The response must consist of each line in the listing that has the word "moved" in it.

■ ■ ■

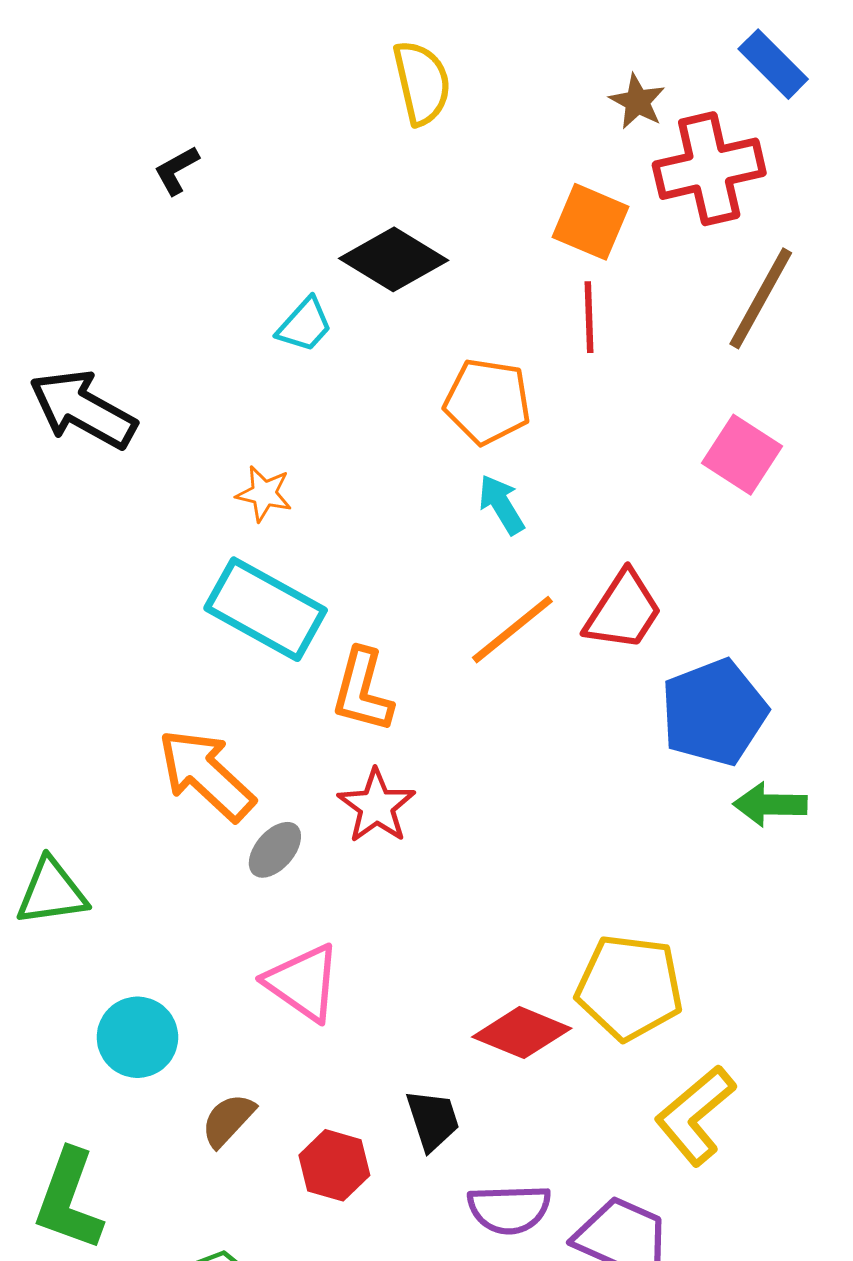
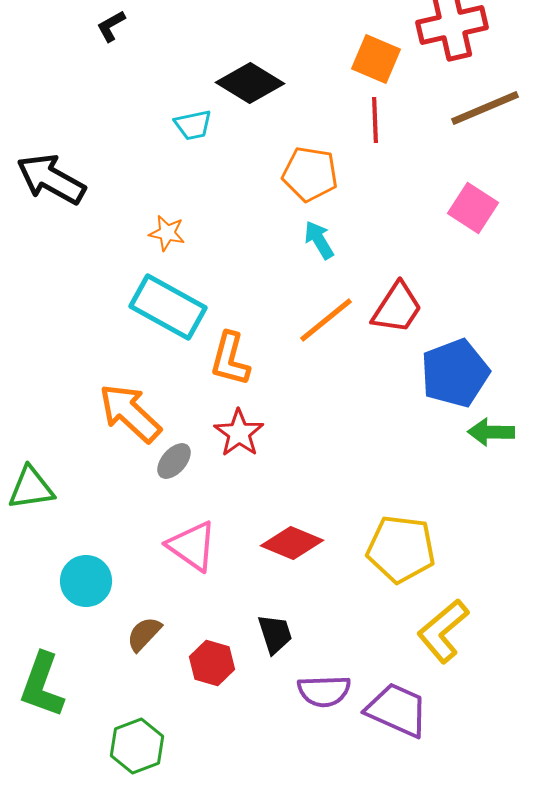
brown line: (761, 298) -> (485, 108), turned 38
cyan trapezoid: (305, 325) -> (193, 125), turned 36
red diamond: (522, 1033) -> (292, 543), moved

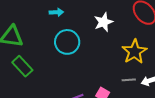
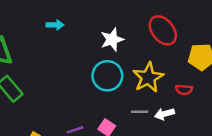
cyan circle: (67, 42) -> (107, 76), moved

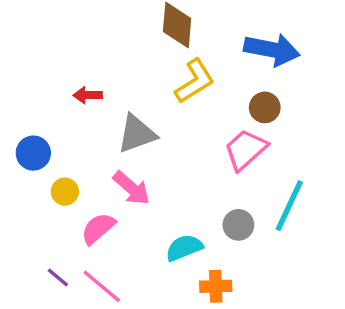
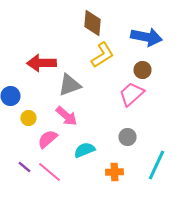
red arrow: (88, 95) -> (42, 63), size x1.8
cyan line: (289, 206) -> (156, 165), moved
cyan semicircle: (184, 248) -> (84, 150), moved

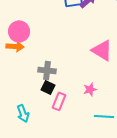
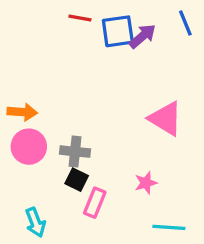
pink circle: (19, 31) -> (29, 147), moved

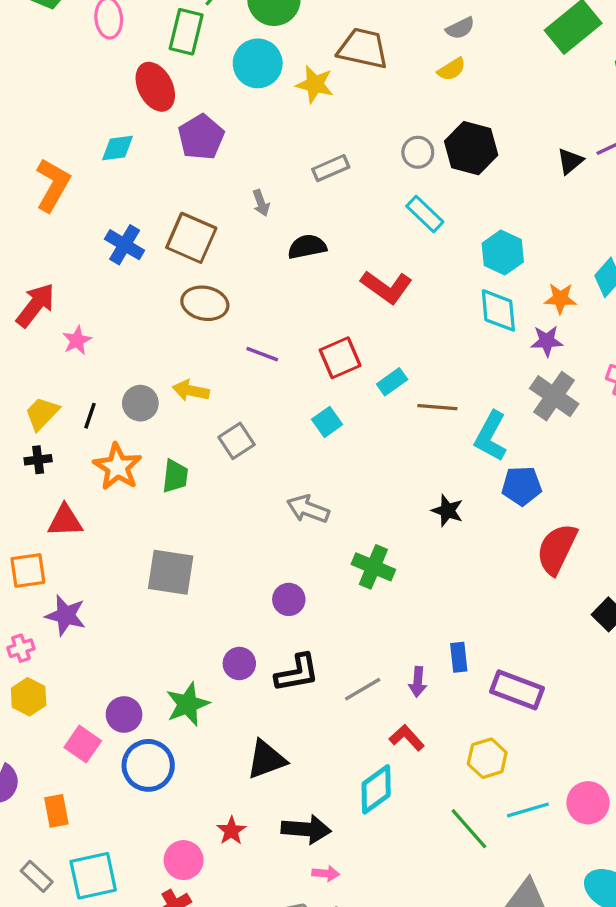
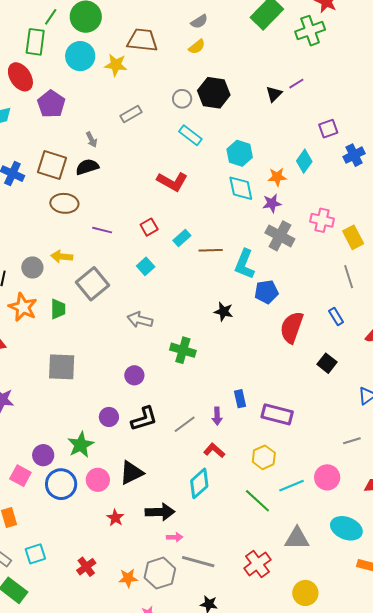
black semicircle: (307, 247) -> (87, 167), moved
red square: (340, 358) -> (149, 227), size x0.7
gray square: (237, 441) -> (93, 284), size x1.5
pink circle: (184, 860) -> (98, 480), moved
cyan square: (93, 876) -> (35, 554), size x0.7

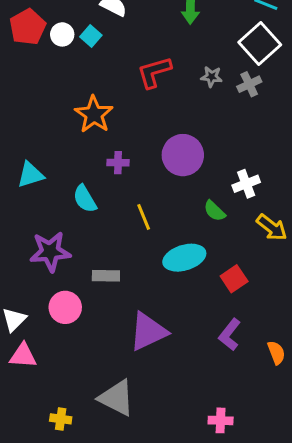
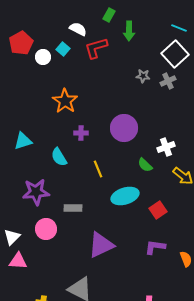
white circle: (62, 34) -> (43, 57), moved
red L-shape: (154, 72) -> (96, 48), moved
purple L-shape: (230, 335) -> (155, 247), turned 60

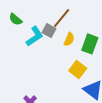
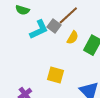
green semicircle: (15, 19) -> (22, 10), turned -32
yellow square: (78, 70) -> (56, 75), moved, turned -30

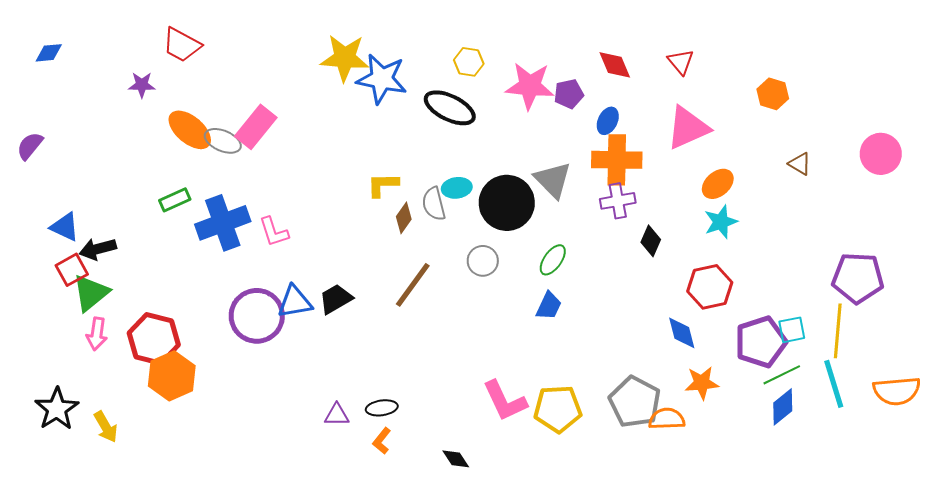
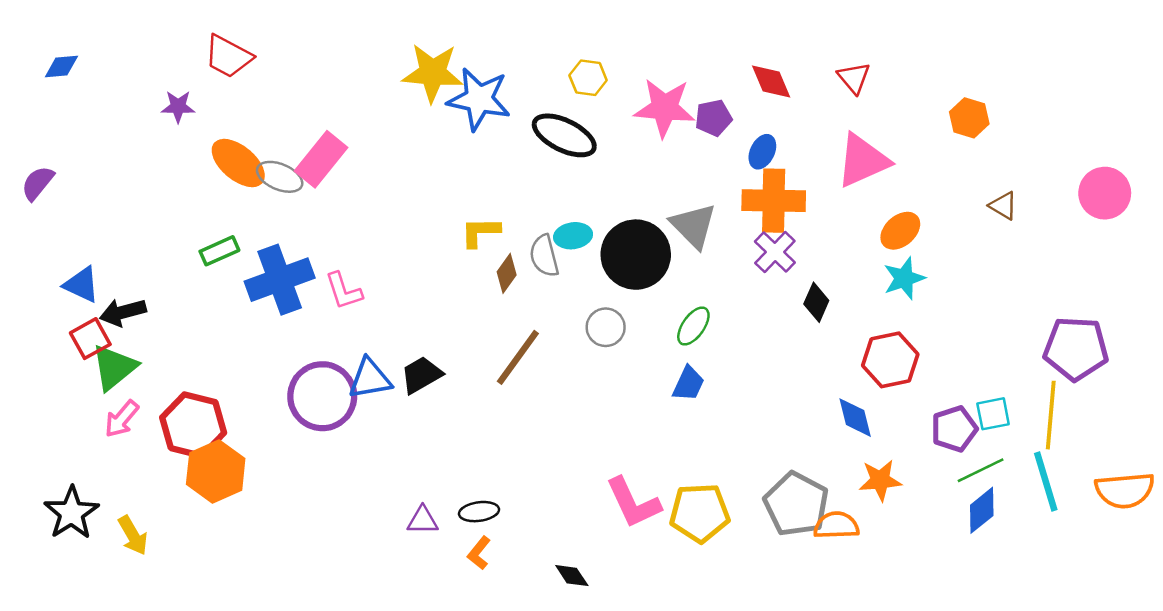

■ ■ ■

#### The answer:
red diamond: (522, 1033) -> (292, 543), moved
cyan circle: (67, 42) -> (107, 76), moved
cyan line: (289, 206) -> (156, 165), moved
cyan semicircle: (184, 248) -> (84, 150), moved
pink circle: (19, 31) -> (29, 147), moved
black semicircle: (307, 247) -> (87, 167), moved
pink circle: (184, 860) -> (98, 480), moved
white circle: (62, 34) -> (43, 57), moved
red L-shape: (154, 72) -> (96, 48), moved
yellow square: (78, 70) -> (56, 75), moved, turned -30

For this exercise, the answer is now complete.